### [Assignment]
The answer is the set of lines that include "plate", copied from the data below.

### [Working data]

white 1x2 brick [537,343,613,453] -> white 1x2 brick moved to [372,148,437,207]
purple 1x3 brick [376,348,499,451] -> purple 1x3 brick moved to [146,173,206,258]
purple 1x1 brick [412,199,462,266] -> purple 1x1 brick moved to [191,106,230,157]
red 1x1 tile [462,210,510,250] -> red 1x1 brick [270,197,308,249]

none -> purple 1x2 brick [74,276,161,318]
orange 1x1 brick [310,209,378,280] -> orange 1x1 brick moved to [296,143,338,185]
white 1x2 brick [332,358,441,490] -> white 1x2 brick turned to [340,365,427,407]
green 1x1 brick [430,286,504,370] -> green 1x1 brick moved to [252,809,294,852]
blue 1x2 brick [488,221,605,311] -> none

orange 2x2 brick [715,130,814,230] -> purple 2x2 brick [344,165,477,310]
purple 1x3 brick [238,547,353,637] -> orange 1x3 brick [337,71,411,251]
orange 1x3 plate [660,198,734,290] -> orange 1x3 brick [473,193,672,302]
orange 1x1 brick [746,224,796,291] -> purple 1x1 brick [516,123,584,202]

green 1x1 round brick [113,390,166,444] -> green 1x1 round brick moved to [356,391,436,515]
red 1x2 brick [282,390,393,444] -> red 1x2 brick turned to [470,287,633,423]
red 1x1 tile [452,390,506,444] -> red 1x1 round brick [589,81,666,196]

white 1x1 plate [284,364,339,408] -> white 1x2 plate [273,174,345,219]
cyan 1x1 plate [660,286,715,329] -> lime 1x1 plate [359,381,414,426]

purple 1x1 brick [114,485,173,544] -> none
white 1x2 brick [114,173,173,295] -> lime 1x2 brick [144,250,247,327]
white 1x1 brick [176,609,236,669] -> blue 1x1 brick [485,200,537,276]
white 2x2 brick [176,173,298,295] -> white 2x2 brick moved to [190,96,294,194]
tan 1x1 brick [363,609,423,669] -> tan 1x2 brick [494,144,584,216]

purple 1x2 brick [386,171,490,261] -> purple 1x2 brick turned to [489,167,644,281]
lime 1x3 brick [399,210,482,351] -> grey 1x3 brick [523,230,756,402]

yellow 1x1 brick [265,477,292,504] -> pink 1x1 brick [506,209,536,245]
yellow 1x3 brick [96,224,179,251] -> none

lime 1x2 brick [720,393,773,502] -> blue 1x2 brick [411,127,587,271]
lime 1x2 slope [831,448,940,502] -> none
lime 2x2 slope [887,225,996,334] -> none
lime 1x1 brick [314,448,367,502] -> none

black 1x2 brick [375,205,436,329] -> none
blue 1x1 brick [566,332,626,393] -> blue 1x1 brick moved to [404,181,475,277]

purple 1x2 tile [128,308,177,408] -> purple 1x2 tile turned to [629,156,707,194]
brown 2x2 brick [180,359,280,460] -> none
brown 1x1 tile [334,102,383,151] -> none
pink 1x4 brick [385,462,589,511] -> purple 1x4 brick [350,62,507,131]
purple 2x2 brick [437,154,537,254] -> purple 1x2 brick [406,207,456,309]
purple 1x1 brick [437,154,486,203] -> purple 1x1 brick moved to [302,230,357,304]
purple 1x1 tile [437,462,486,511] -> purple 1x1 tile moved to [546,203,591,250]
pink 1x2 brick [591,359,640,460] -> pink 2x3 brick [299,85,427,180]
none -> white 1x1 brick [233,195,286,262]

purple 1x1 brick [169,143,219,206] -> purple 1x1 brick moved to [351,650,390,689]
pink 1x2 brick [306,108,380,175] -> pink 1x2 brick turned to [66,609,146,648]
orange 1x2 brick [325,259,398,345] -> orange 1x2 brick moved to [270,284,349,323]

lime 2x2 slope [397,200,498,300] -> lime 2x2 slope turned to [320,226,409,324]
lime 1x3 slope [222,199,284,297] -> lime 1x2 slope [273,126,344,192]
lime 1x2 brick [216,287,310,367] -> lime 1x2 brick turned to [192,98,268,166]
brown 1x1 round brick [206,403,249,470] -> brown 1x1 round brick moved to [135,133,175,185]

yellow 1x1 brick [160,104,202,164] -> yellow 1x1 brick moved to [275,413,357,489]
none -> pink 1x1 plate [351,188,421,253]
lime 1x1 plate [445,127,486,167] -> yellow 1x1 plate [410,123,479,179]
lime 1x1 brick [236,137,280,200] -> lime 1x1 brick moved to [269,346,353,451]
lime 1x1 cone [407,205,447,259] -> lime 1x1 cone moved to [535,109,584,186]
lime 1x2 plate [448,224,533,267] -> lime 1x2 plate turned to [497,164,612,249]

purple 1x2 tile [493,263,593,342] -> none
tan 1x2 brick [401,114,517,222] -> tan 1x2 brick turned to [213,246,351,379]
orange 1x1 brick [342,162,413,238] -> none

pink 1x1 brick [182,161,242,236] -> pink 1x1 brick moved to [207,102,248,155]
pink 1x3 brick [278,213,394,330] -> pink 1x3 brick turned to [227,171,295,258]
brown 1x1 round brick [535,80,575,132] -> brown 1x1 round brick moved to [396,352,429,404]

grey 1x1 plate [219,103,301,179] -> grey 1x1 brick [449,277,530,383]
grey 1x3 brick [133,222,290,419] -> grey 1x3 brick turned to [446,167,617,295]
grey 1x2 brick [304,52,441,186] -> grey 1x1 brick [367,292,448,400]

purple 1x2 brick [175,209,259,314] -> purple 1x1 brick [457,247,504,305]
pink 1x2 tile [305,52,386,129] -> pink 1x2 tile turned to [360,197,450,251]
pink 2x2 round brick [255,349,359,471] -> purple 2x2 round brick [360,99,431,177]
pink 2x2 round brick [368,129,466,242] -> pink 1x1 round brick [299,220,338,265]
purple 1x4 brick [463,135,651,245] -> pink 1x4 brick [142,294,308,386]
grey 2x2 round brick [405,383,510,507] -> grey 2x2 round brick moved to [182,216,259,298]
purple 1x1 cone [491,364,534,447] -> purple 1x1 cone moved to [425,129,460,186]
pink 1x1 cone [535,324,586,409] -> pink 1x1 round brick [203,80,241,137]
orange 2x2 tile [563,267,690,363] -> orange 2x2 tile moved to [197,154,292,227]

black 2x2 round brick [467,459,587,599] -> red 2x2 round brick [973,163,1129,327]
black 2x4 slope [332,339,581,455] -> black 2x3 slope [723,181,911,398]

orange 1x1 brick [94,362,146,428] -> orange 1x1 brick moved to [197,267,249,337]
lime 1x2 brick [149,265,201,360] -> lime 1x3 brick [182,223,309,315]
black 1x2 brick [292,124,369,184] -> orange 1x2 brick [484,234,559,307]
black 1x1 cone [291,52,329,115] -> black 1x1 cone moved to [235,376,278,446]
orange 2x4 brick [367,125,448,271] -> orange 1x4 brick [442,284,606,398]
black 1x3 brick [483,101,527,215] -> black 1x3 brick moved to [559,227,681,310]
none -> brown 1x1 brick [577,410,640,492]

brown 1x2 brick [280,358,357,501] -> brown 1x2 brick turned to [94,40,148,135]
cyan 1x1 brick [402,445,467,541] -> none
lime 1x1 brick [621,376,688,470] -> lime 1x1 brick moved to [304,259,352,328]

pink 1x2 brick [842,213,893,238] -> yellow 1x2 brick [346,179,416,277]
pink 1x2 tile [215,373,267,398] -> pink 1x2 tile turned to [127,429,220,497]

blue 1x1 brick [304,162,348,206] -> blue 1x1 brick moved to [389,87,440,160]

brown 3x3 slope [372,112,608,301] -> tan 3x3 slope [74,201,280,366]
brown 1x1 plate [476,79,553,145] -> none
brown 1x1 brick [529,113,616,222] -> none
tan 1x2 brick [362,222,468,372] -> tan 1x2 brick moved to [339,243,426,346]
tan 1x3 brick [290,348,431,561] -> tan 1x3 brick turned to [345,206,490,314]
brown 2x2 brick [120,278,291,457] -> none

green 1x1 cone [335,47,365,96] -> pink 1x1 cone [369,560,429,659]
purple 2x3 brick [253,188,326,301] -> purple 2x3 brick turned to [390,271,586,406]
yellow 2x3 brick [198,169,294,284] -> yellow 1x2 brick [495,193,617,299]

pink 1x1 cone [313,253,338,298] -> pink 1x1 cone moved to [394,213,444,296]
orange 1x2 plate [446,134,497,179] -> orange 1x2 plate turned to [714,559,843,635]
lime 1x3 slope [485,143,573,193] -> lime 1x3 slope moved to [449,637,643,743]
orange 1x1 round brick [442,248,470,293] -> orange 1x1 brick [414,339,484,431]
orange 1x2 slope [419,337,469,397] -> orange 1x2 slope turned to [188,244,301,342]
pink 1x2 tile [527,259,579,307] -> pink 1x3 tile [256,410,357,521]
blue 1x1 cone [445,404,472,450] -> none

### [Task result]
orange 1x3 plate [660,198,734,290] -> orange 1x3 brick [473,193,672,302]
white 1x1 plate [284,364,339,408] -> white 1x2 plate [273,174,345,219]
cyan 1x1 plate [660,286,715,329] -> lime 1x1 plate [359,381,414,426]
none -> pink 1x1 plate [351,188,421,253]
lime 1x1 plate [445,127,486,167] -> yellow 1x1 plate [410,123,479,179]
lime 1x2 plate [448,224,533,267] -> lime 1x2 plate turned to [497,164,612,249]
grey 1x1 plate [219,103,301,179] -> grey 1x1 brick [449,277,530,383]
brown 1x1 plate [476,79,553,145] -> none
orange 1x2 plate [446,134,497,179] -> orange 1x2 plate turned to [714,559,843,635]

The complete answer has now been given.